Activity: This exercise calls for every line of the data below with the string "carrot" in it.

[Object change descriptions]

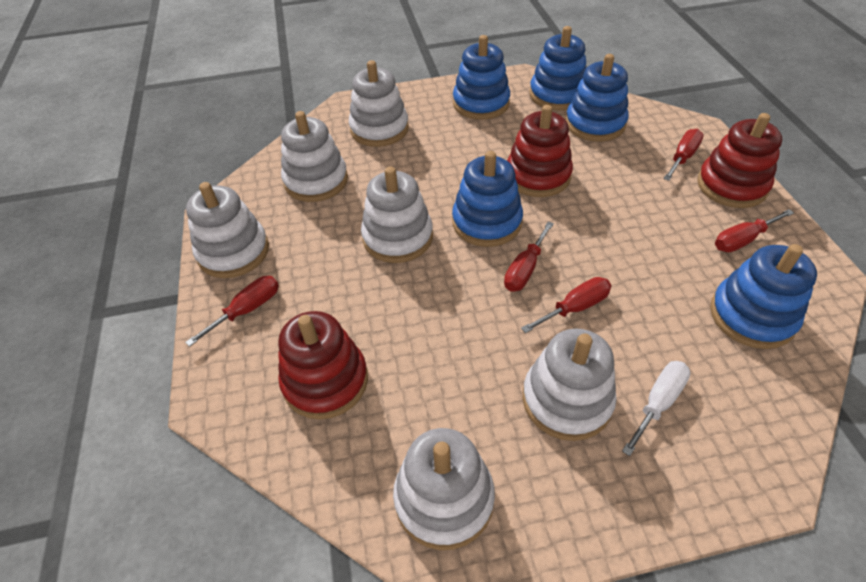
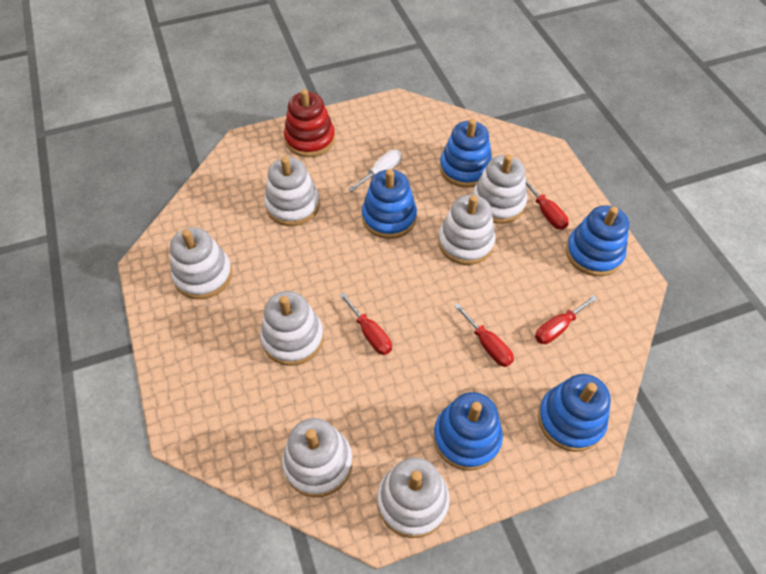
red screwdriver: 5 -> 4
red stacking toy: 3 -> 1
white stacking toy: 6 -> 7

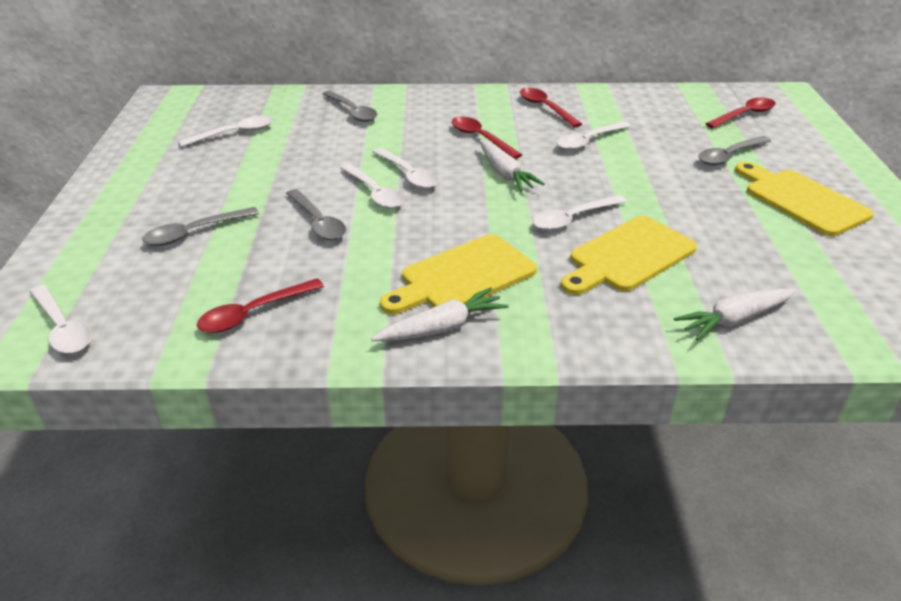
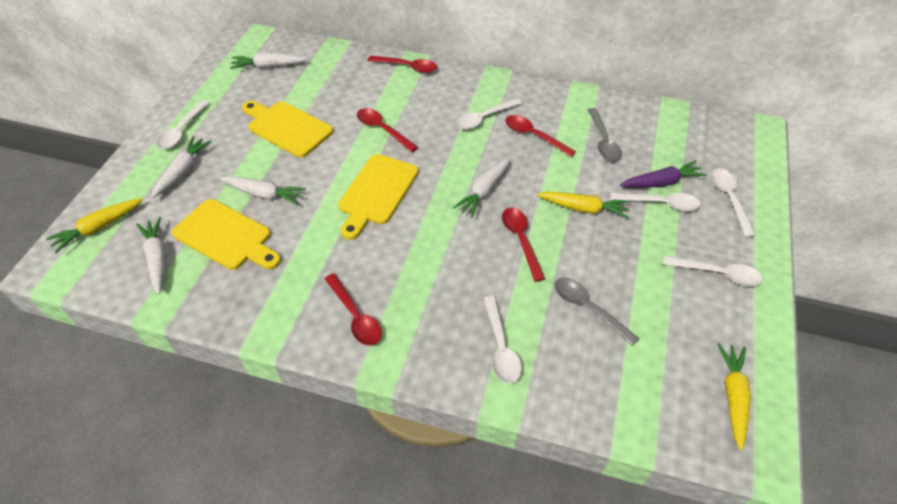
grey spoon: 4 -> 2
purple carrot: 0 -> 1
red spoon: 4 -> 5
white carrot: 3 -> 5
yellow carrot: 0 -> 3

==

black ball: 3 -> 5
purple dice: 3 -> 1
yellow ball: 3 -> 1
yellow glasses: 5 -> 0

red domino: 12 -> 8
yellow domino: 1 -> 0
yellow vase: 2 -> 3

Solution to this exercise:
purple carrot: 0 -> 1
white carrot: 3 -> 5
yellow carrot: 0 -> 3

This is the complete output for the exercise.